━━━ PROVIDED DATA

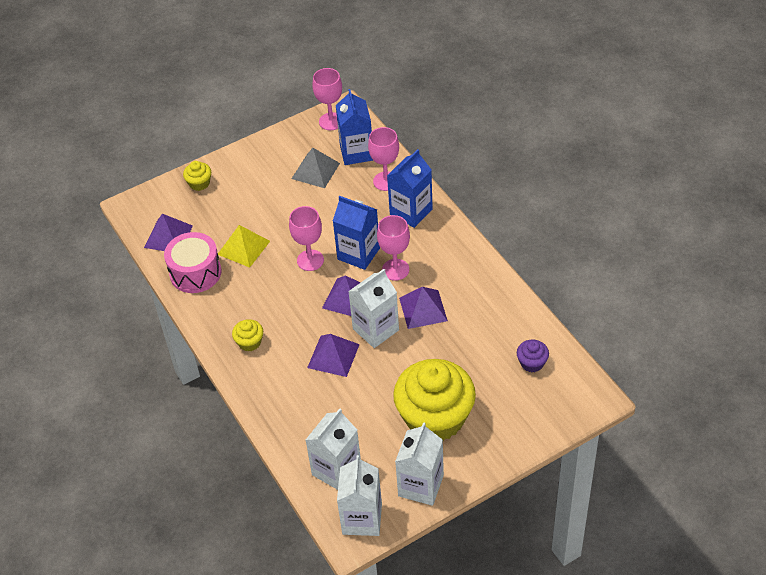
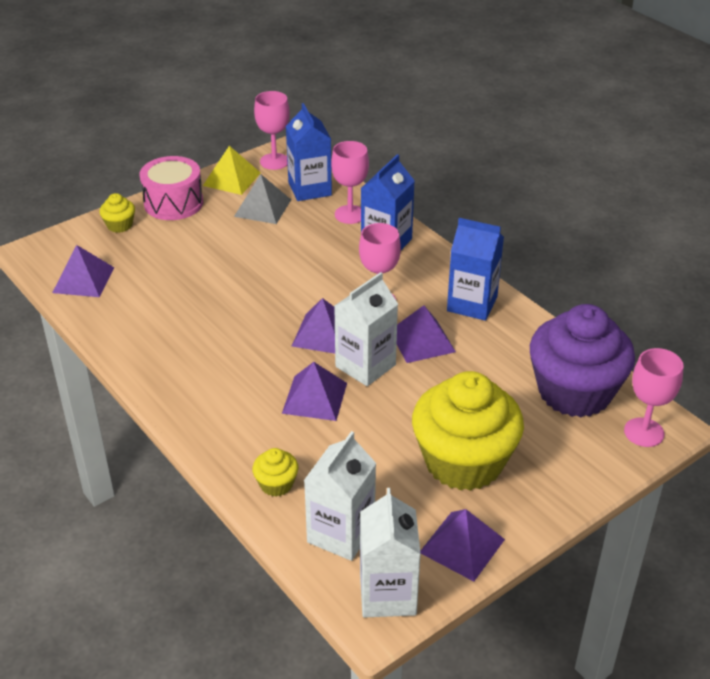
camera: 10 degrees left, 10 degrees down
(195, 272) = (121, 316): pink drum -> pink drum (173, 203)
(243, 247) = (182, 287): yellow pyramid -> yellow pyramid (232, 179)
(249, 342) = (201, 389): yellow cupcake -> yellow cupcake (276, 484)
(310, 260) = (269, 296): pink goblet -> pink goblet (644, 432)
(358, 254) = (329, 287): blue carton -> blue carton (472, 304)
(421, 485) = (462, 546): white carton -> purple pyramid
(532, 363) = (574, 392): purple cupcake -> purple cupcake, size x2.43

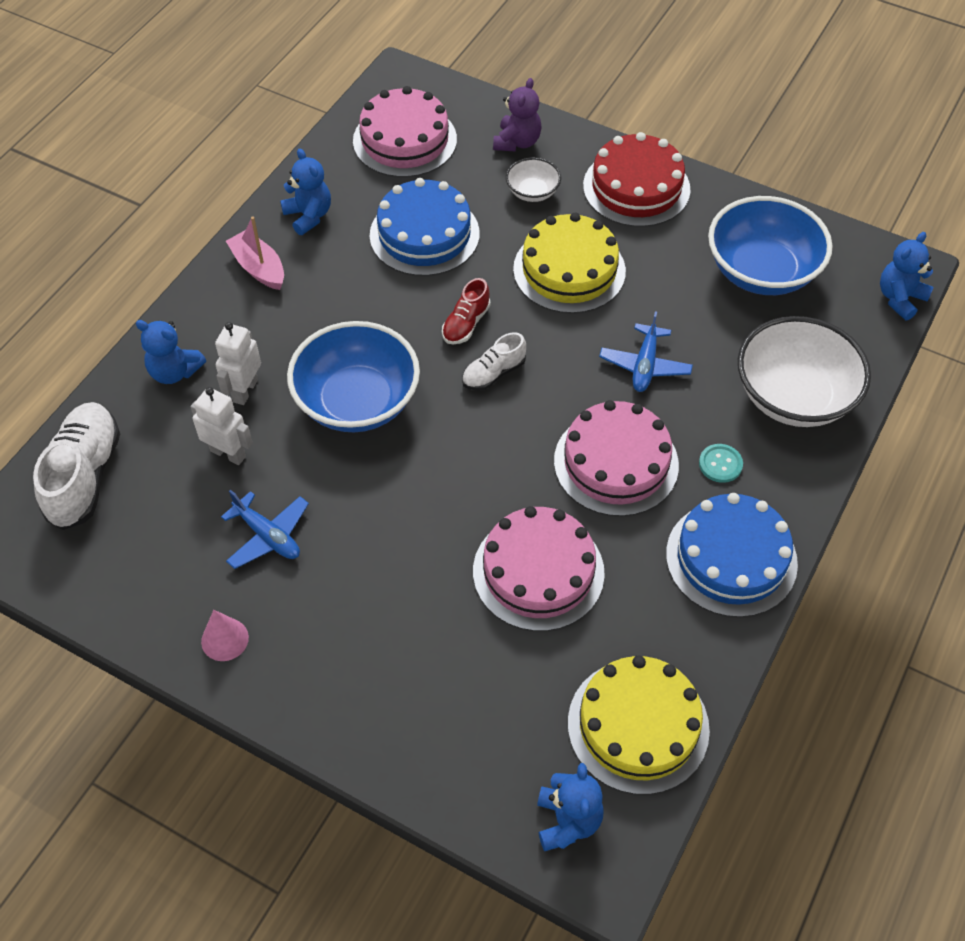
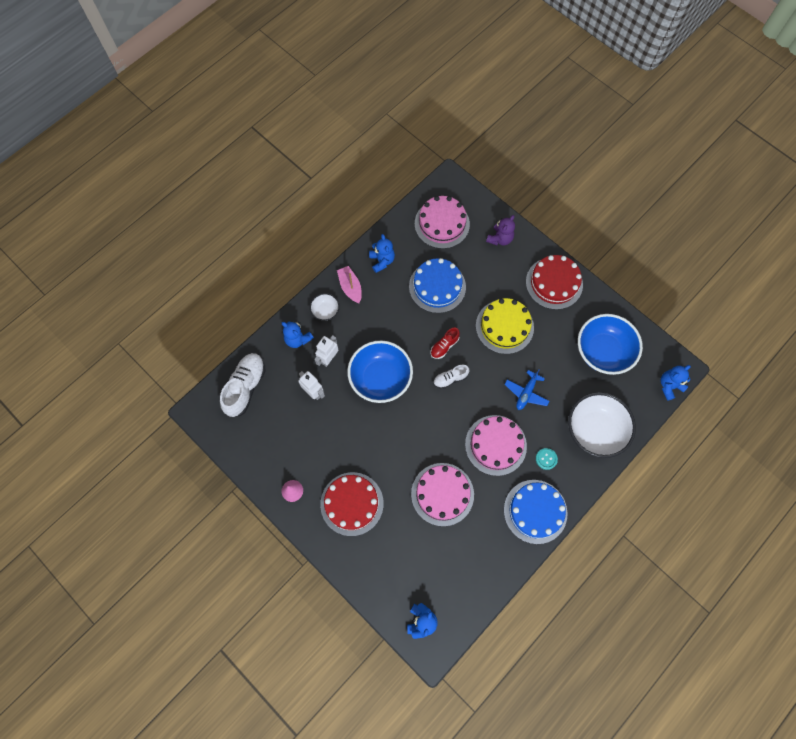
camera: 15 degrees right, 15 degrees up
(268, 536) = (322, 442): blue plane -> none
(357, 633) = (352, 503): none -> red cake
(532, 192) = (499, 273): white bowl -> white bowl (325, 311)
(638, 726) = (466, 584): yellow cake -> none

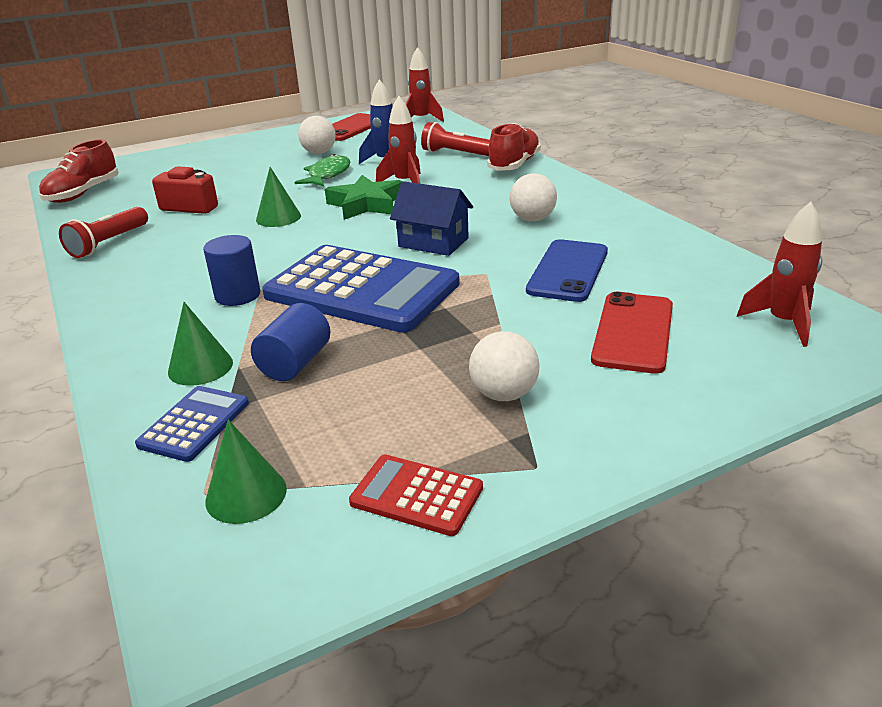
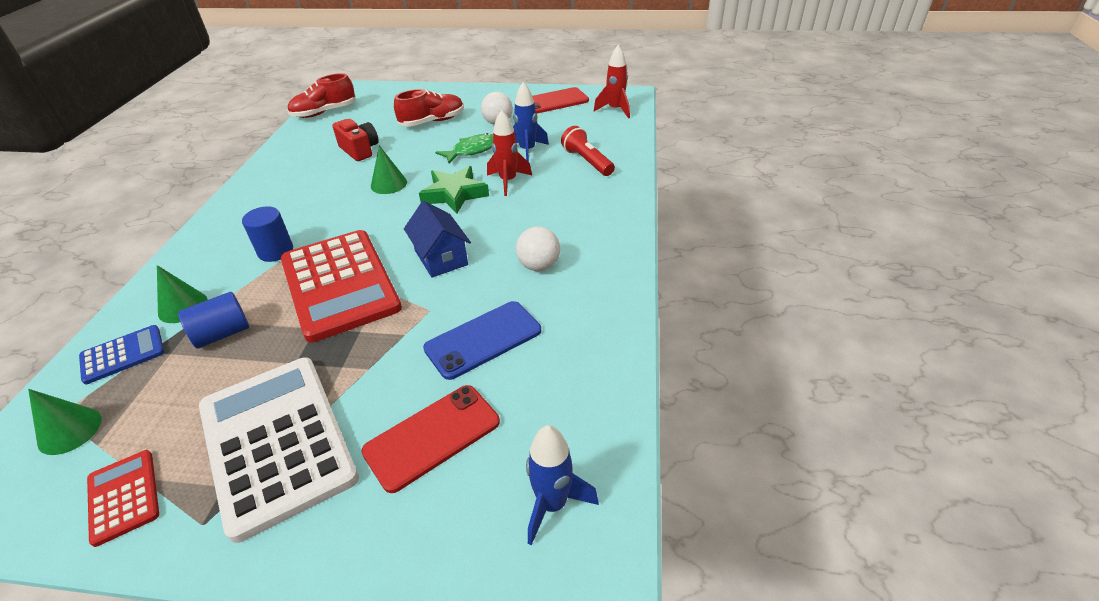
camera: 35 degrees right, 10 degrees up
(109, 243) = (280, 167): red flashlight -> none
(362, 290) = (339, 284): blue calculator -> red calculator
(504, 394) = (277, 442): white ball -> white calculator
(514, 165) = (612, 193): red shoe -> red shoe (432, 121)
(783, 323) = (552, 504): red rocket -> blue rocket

━━━━━━

_WORK REQUEST_
Your answer should be all lines from the data that contain "purple".

_RESPONSE TO THIS EXERCISE_
(421, 485) = (462, 546): white carton -> purple pyramid
(532, 363) = (574, 392): purple cupcake -> purple cupcake, size x2.43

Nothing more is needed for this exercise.